§ WHAT TO WORK ON
A verbatim copy of every record is required, and no pictures should be included.

*** Opening GIVEN DATA ***

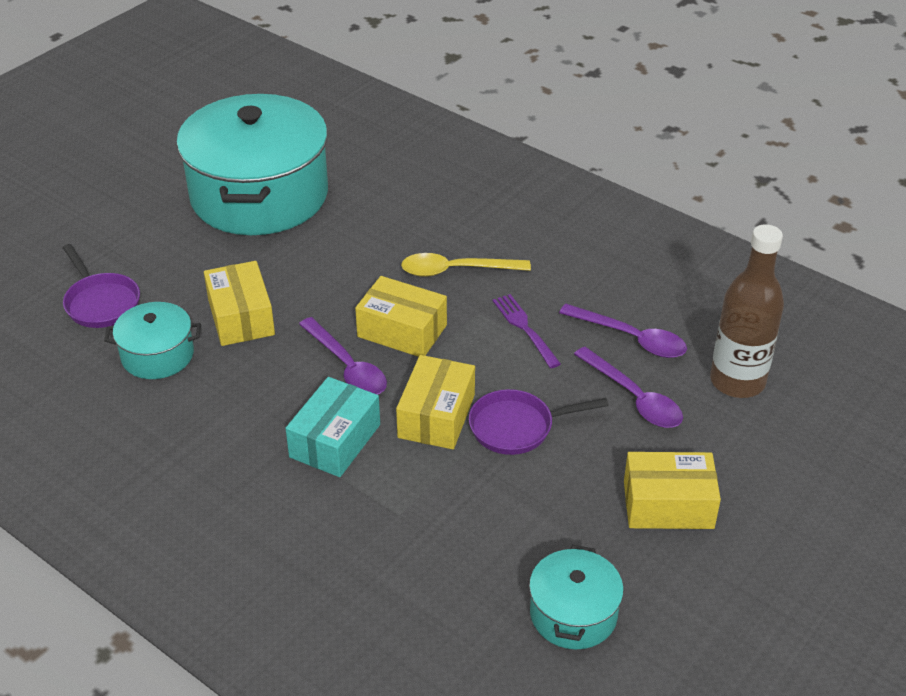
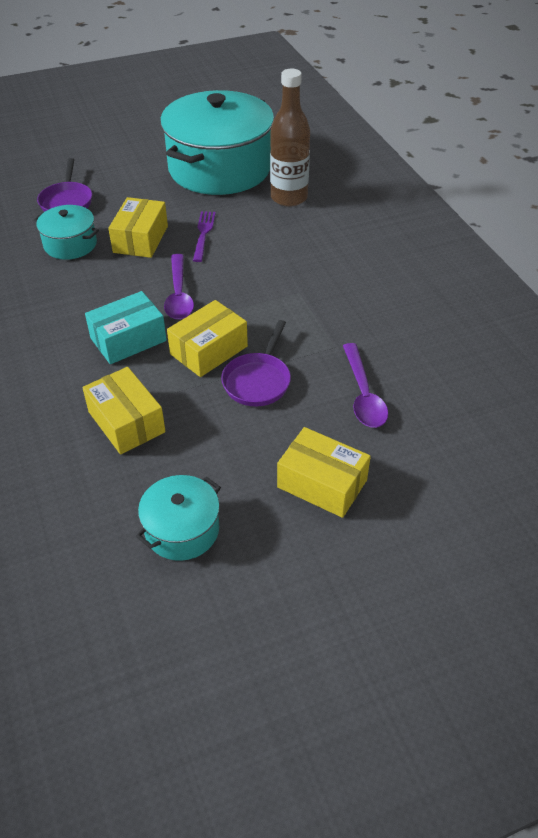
camera: 30 degrees right, 5 degrees up
(402, 331) = (236, 285): yellow box -> yellow box (126, 422)
(456, 270) = (308, 259): yellow spoon -> none
(517, 427) = (258, 380): purple pan -> purple pan turned 90 degrees counterclockwise
(525, 328) = (323, 315): purple fork -> purple fork (203, 234)
(631, 338) = (398, 351): purple spoon -> none
(737, 381) = (457, 415): brown bottle -> brown bottle (289, 198)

*** Closing GIVEN DATA ***

§ TASK RESPONSE
camera: 30 degrees right, 5 degrees up
(402, 331) = (236, 285): yellow box -> yellow box (126, 422)
(456, 270) = (308, 259): yellow spoon -> none
(517, 427) = (258, 380): purple pan -> purple pan turned 90 degrees counterclockwise
(525, 328) = (323, 315): purple fork -> purple fork (203, 234)
(631, 338) = (398, 351): purple spoon -> none
(737, 381) = (457, 415): brown bottle -> brown bottle (289, 198)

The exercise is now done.